- **Exercise prompt**
Work through the lines below and count those holding "watering"; reply with the number only.

- **Dataset excerpts**

=== Begin Enclosure ===

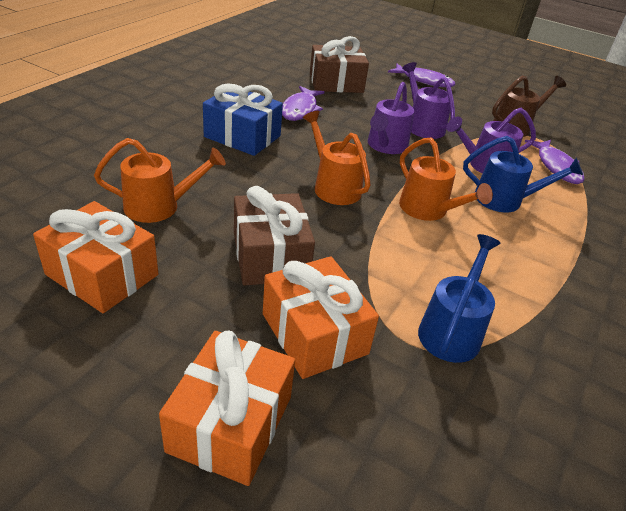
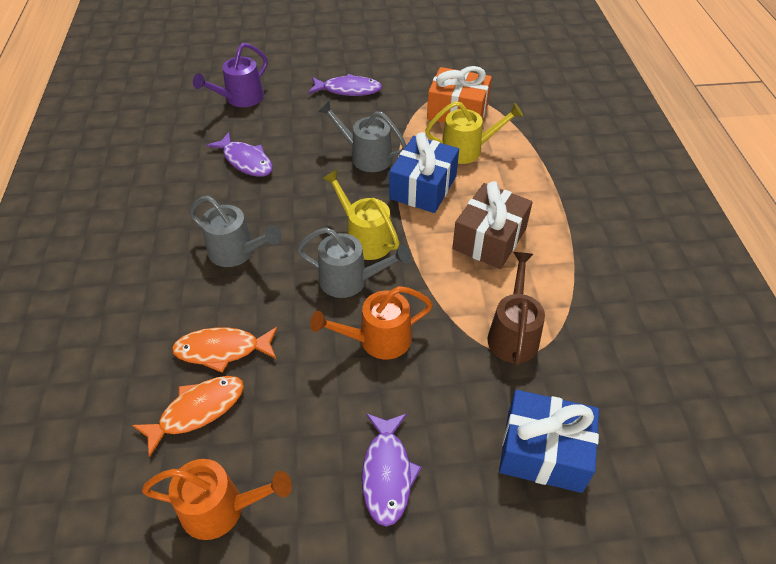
blue gift: 1 -> 2
blue watering can: 2 -> 0
brown gift: 2 -> 1
grey watering can: 0 -> 3
orange fish: 0 -> 2
orange gift: 3 -> 1
orange watering can: 3 -> 2
purple watering can: 3 -> 1
yellow watering can: 0 -> 2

=== End Enclosure ===

- **Result of this exercise**
5